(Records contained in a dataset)
^^^^

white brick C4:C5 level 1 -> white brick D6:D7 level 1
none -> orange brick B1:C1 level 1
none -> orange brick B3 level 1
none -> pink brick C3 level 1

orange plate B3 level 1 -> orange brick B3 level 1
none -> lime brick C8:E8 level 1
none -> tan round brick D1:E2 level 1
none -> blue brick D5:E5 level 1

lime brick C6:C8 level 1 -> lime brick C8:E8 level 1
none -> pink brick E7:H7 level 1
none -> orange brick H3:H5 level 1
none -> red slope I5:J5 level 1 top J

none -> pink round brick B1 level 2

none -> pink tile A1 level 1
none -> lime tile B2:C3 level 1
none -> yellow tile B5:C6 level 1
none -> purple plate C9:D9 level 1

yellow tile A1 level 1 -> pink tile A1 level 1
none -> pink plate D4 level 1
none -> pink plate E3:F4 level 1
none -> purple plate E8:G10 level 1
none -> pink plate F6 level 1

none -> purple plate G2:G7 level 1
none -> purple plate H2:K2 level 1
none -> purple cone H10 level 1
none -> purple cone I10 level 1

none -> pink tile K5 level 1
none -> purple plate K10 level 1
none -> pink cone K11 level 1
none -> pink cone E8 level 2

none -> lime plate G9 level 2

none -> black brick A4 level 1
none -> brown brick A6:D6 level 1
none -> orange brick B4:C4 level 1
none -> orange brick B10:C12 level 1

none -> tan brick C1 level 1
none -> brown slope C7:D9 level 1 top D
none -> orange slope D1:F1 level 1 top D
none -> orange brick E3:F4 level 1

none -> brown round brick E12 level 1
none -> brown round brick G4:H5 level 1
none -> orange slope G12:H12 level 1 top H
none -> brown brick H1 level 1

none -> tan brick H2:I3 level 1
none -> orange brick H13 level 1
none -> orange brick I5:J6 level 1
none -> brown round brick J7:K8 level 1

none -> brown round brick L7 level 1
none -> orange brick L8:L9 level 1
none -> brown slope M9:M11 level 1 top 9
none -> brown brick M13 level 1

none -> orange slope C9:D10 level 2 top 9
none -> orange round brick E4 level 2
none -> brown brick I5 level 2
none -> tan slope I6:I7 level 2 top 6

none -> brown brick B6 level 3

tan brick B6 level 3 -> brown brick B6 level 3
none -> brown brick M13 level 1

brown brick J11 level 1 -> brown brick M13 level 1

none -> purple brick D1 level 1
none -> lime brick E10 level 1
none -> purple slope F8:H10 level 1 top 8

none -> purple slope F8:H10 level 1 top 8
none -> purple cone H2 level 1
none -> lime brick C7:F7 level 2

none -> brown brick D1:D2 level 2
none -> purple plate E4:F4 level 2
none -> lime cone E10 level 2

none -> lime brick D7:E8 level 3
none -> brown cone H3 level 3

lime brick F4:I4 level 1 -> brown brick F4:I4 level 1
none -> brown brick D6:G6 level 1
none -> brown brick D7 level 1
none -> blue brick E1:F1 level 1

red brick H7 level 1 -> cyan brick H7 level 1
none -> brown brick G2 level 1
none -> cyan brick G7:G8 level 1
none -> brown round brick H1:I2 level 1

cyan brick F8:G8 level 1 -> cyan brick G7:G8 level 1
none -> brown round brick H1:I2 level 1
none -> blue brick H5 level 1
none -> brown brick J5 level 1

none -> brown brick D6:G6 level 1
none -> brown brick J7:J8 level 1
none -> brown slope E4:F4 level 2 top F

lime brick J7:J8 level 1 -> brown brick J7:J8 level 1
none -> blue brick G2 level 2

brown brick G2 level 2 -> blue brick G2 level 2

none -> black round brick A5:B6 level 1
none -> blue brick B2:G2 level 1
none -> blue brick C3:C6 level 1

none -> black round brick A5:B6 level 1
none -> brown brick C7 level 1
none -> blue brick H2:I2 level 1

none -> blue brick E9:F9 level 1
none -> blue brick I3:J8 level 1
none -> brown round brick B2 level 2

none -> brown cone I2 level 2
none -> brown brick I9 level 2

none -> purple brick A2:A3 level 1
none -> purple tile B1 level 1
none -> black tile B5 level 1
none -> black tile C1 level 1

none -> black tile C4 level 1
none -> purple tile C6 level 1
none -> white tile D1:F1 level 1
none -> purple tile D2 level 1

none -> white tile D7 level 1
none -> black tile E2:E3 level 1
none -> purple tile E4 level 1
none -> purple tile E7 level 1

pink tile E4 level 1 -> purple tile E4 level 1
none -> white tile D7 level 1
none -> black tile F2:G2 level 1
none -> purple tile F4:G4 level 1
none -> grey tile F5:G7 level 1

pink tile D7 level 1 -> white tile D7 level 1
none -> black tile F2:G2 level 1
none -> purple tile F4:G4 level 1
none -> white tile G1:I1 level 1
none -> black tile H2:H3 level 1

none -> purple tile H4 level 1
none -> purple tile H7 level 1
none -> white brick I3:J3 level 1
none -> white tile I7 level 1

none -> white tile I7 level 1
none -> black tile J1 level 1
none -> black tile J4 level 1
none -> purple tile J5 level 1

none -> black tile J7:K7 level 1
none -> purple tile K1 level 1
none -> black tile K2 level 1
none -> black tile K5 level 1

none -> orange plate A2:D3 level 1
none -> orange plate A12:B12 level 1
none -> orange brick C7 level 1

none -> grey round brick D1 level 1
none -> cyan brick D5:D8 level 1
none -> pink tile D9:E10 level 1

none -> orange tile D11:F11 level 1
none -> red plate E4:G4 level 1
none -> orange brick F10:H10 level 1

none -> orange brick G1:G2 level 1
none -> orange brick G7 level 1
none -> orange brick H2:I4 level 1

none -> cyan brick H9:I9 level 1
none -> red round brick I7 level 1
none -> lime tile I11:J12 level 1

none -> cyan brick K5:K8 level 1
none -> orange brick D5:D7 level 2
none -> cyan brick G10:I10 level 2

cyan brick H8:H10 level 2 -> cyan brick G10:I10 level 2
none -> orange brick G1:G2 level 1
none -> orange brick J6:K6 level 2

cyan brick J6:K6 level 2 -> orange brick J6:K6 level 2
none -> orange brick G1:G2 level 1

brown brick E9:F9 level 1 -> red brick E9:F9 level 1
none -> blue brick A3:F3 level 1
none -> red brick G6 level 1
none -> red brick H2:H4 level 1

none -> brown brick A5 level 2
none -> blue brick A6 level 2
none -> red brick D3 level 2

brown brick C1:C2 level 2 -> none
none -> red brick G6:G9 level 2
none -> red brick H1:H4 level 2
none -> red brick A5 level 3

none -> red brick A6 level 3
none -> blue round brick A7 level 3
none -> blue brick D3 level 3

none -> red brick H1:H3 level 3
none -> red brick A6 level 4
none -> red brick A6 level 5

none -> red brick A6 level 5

^^^^

Taking the entries above, write out exactly each line from the one holding "none -> cyan brick K5:K8 level 1" to the one holding "none -> red brick A5 level 3", both included, and stop there.

SOLUTION
none -> cyan brick K5:K8 level 1
none -> orange brick D5:D7 level 2
none -> cyan brick G10:I10 level 2

cyan brick H8:H10 level 2 -> cyan brick G10:I10 level 2
none -> orange brick G1:G2 level 1
none -> orange brick J6:K6 level 2

cyan brick J6:K6 level 2 -> orange brick J6:K6 level 2
none -> orange brick G1:G2 level 1

brown brick E9:F9 level 1 -> red brick E9:F9 level 1
none -> blue brick A3:F3 level 1
none -> red brick G6 level 1
none -> red brick H2:H4 level 1

none -> brown brick A5 level 2
none -> blue brick A6 level 2
none -> red brick D3 level 2

brown brick C1:C2 level 2 -> none
none -> red brick G6:G9 level 2
none -> red brick H1:H4 level 2
none -> red brick A5 level 3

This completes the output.